═════ Listed entries

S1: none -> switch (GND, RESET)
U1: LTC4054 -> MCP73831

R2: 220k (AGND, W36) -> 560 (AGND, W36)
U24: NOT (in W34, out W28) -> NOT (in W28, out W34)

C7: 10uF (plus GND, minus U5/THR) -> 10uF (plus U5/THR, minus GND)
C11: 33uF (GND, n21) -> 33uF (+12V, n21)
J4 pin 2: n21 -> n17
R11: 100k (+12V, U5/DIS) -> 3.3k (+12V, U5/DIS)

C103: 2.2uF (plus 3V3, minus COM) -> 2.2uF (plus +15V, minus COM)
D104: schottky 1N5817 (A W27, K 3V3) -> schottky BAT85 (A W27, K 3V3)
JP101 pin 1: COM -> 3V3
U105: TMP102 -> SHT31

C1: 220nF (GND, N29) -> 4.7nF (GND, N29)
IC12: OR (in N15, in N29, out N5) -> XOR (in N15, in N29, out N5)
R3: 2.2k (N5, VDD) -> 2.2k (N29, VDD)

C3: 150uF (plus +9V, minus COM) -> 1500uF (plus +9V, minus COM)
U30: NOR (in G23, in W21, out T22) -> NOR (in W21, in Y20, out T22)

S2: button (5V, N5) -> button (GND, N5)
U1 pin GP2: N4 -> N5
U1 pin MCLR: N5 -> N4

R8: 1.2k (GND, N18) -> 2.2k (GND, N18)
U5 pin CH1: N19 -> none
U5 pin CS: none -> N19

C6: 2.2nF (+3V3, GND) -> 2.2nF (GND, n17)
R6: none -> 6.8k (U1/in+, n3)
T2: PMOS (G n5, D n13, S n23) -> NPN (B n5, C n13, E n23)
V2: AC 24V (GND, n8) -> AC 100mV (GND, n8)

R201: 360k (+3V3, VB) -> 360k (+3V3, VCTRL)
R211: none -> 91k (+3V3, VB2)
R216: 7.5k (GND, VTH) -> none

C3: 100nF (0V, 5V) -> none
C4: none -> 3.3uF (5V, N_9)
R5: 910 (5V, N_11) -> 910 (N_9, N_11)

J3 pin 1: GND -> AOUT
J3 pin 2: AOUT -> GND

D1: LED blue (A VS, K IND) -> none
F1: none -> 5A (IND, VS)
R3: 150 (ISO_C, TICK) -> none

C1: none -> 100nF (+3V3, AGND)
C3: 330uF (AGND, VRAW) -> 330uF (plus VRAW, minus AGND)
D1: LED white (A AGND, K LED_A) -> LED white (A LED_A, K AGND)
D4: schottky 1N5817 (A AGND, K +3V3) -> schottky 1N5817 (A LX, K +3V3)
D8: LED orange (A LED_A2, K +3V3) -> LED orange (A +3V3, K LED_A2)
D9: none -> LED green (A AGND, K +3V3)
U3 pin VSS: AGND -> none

══════════

Problem requirements:
The answer should hold only the lines from the start of the records above through the line containing "T2: PMOS (G", each set down exactly.

Expected answer:
S1: none -> switch (GND, RESET)
U1: LTC4054 -> MCP73831

R2: 220k (AGND, W36) -> 560 (AGND, W36)
U24: NOT (in W34, out W28) -> NOT (in W28, out W34)

C7: 10uF (plus GND, minus U5/THR) -> 10uF (plus U5/THR, minus GND)
C11: 33uF (GND, n21) -> 33uF (+12V, n21)
J4 pin 2: n21 -> n17
R11: 100k (+12V, U5/DIS) -> 3.3k (+12V, U5/DIS)

C103: 2.2uF (plus 3V3, minus COM) -> 2.2uF (plus +15V, minus COM)
D104: schottky 1N5817 (A W27, K 3V3) -> schottky BAT85 (A W27, K 3V3)
JP101 pin 1: COM -> 3V3
U105: TMP102 -> SHT31

C1: 220nF (GND, N29) -> 4.7nF (GND, N29)
IC12: OR (in N15, in N29, out N5) -> XOR (in N15, in N29, out N5)
R3: 2.2k (N5, VDD) -> 2.2k (N29, VDD)

C3: 150uF (plus +9V, minus COM) -> 1500uF (plus +9V, minus COM)
U30: NOR (in G23, in W21, out T22) -> NOR (in W21, in Y20, out T22)

S2: button (5V, N5) -> button (GND, N5)
U1 pin GP2: N4 -> N5
U1 pin MCLR: N5 -> N4

R8: 1.2k (GND, N18) -> 2.2k (GND, N18)
U5 pin CH1: N19 -> none
U5 pin CS: none -> N19

C6: 2.2nF (+3V3, GND) -> 2.2nF (GND, n17)
R6: none -> 6.8k (U1/in+, n3)
T2: PMOS (G n5, D n13, S n23) -> NPN (B n5, C n13, E n23)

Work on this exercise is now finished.